Exercise requirements » Copy, in full, each line of the material that holds the word "diamond".

******

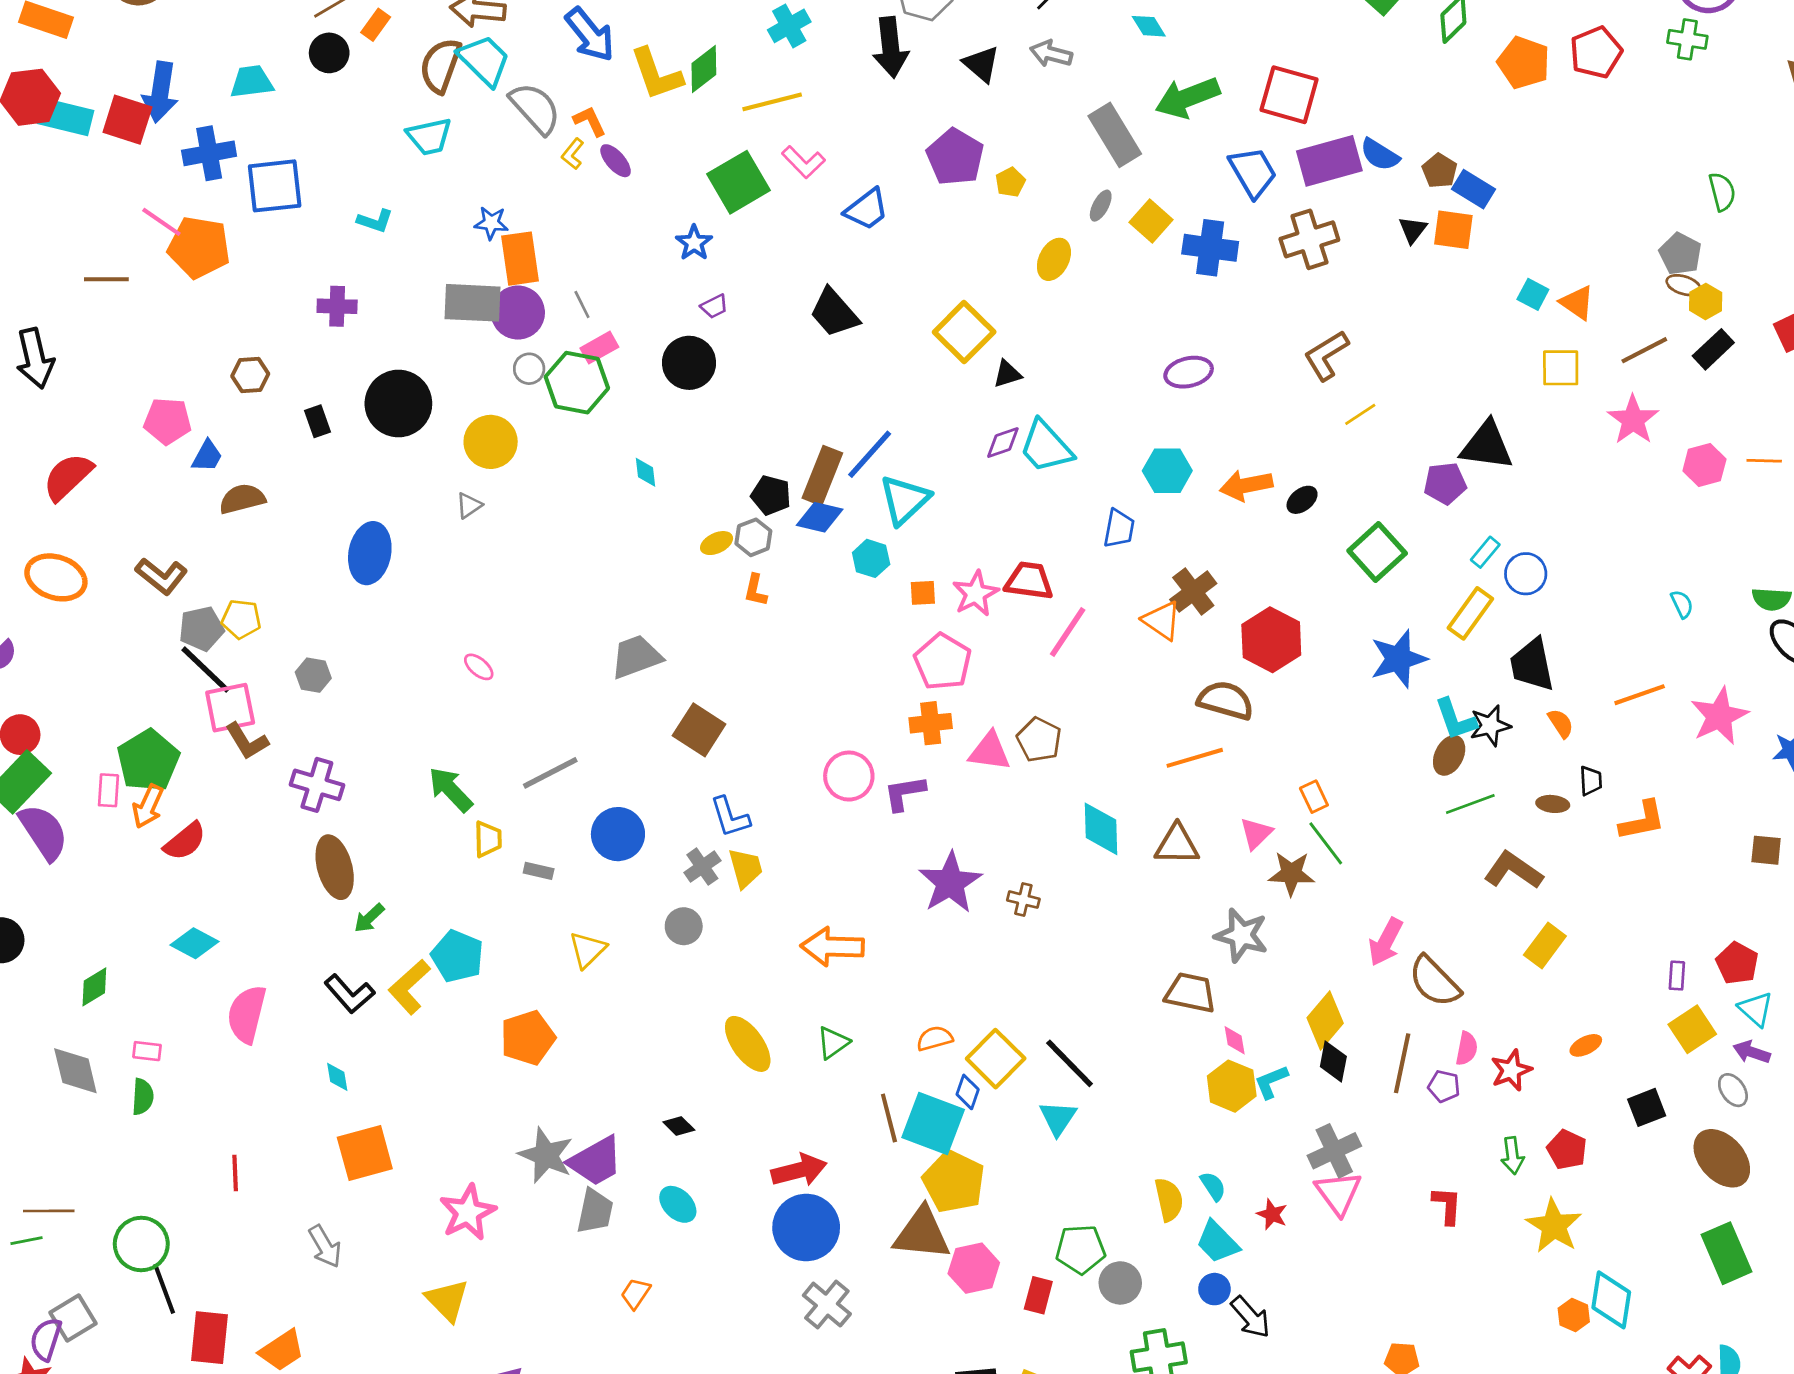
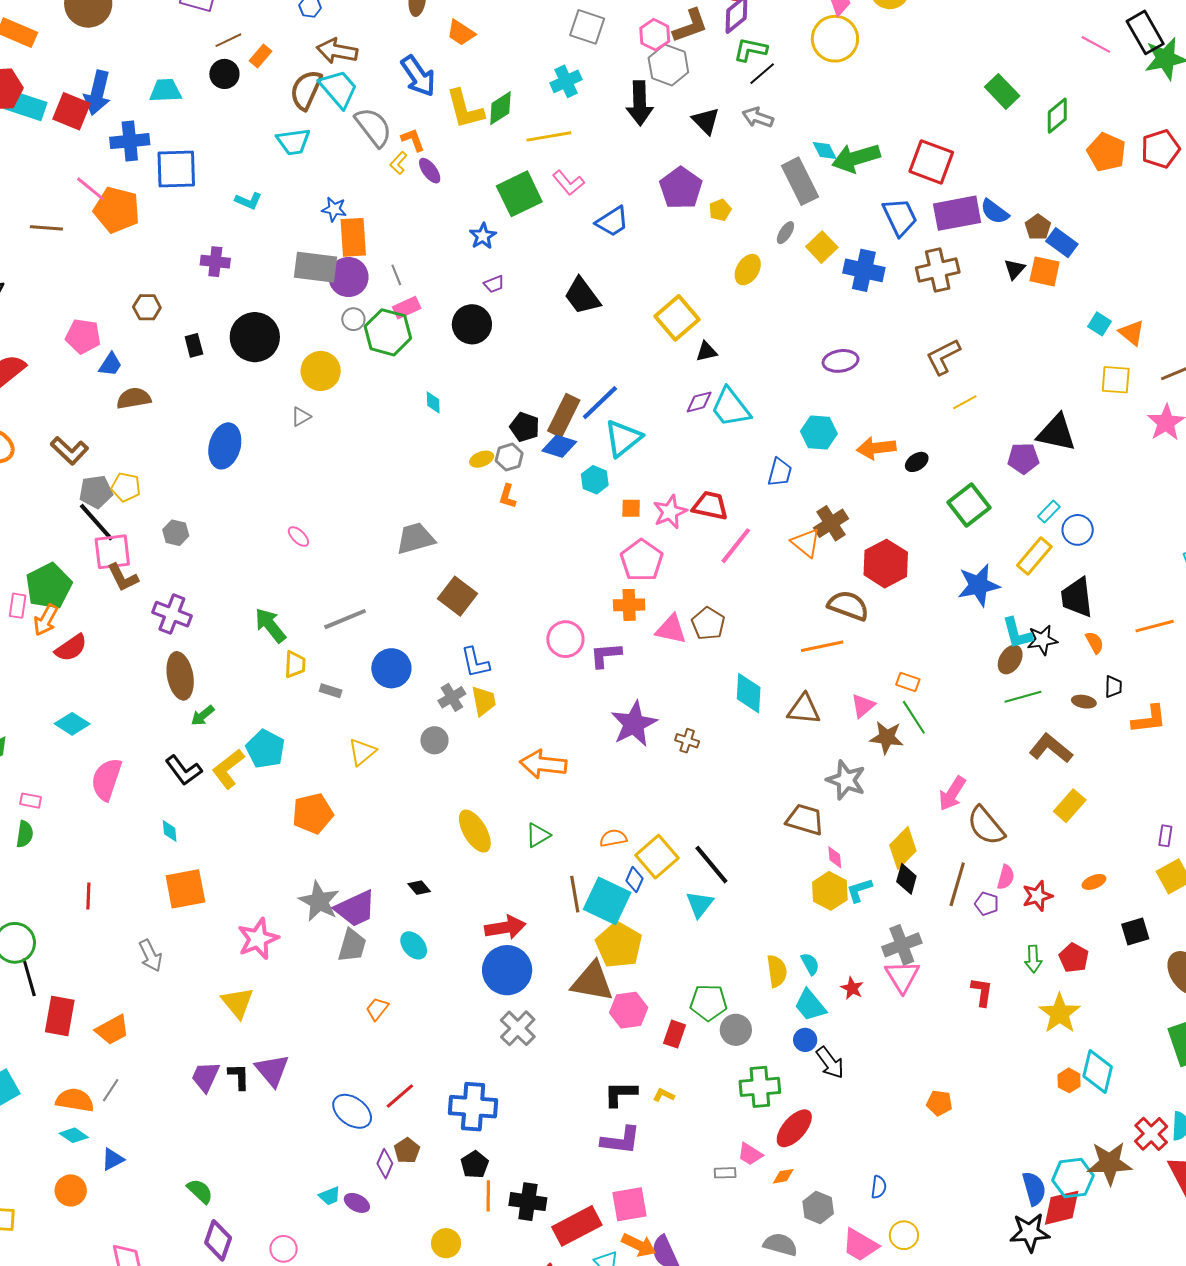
cyan diamond: (1149, 26) -> (825, 150), moved
orange rectangle: (1314, 797) -> (908, 682), turned -50

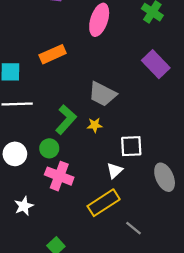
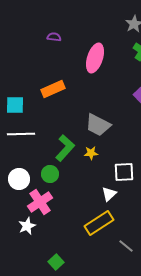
pink cross: (59, 176) -> (40, 202), moved, turned 35

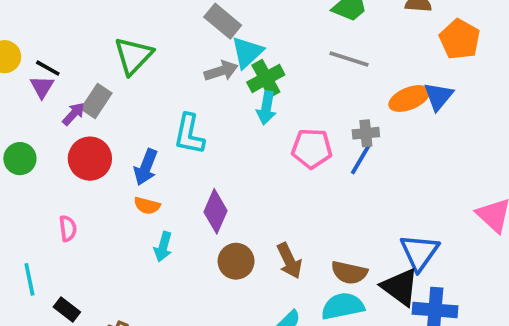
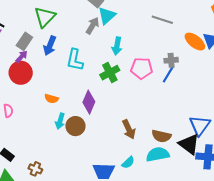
gray arrow: (221, 71) -> (93, 26), turned -42
green cross: (266, 78) -> (110, 73), moved
orange ellipse: (409, 98) -> (195, 42), turned 60
purple arrow: (73, 114) -> (22, 57), moved
blue arrow: (146, 167) -> (50, 46), moved
brown circle: (236, 261) -> (75, 126), moved

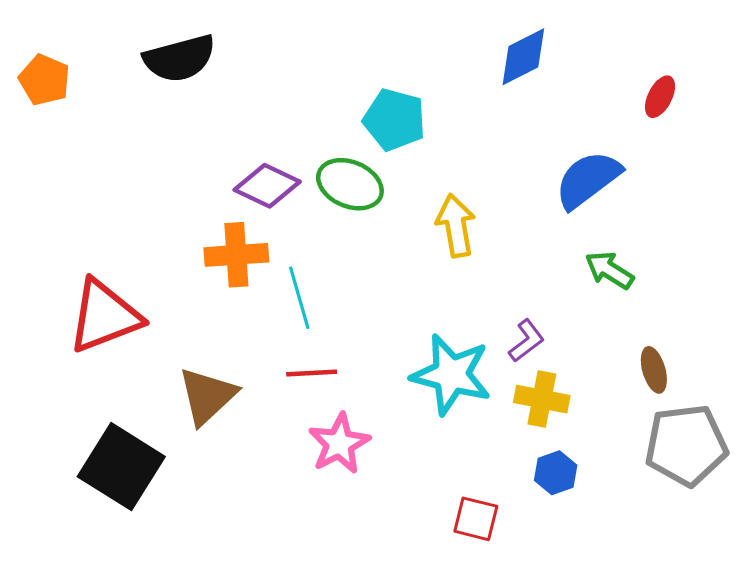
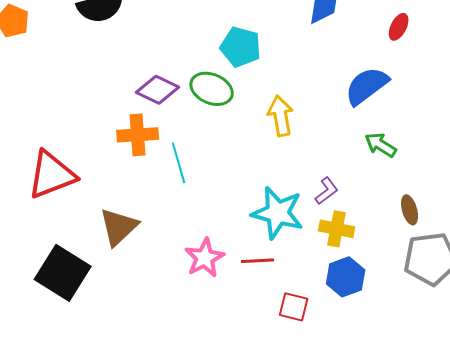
red ellipse: (660, 97) -> (399, 27), moved
red line: (312, 373) -> (258, 261), moved
blue hexagon: (556, 473) -> (346, 277), size x1.4

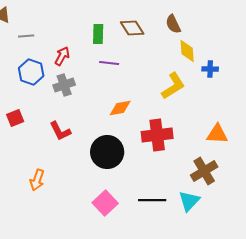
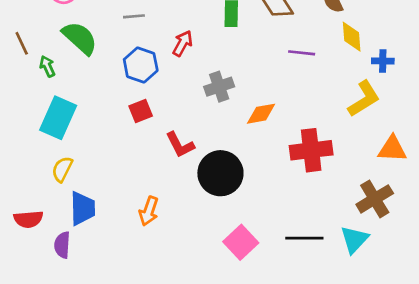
purple line: (109, 63) -> (302, 53), moved
gray cross: (64, 85) -> (219, 87), moved
yellow L-shape: (173, 86) -> (364, 99), moved
red square: (15, 118) -> (141, 111), moved
black circle: (107, 152) -> (220, 173), moved

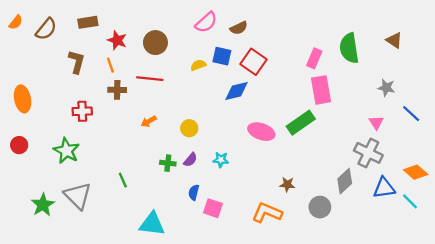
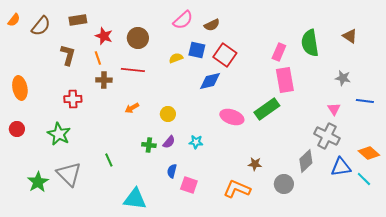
blue line: (411, 114) -> (365, 101), turned -36

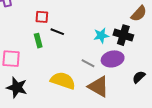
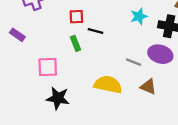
cyan star: (101, 36) -> (139, 16), moved
purple ellipse: (113, 59) -> (160, 54), turned 35
brown triangle: (98, 87) -> (148, 87), size x0.7

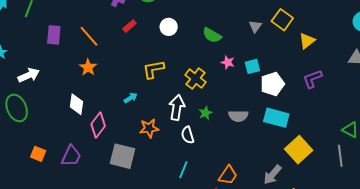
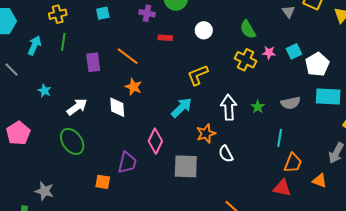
red rectangle: (129, 26) -> (165, 38), turned 56
green semicircle: (212, 35) -> (248, 29), turned 42
yellow cross: (196, 79) -> (246, 60), moved
cyan arrow: (131, 98) -> (182, 108), size x1.6
white diamond: (77, 104) -> (117, 107), moved
white semicircle: (188, 135) -> (226, 154), moved
purple trapezoid: (71, 156) -> (127, 163), moved
cyan line: (183, 170) -> (280, 138), moved

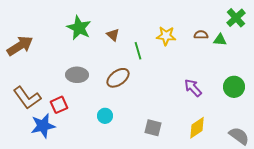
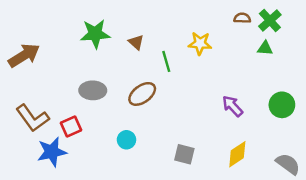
green cross: (236, 18) -> (270, 20), moved
green star: (79, 28) -> (95, 34), turned -30
brown semicircle: (201, 35) -> (242, 18), moved

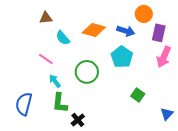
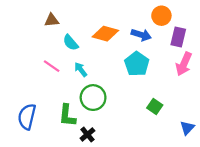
green circle: (87, 72) -> (93, 98), moved
cyan arrow: (55, 81) -> (81, 70), moved

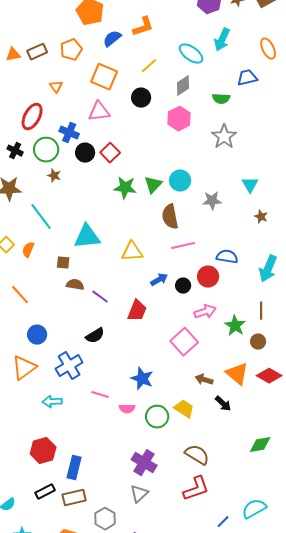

******

Expected output »
cyan diamond: (1149, 26) -> (825, 150), moved
white diamond: (77, 104) -> (117, 107), moved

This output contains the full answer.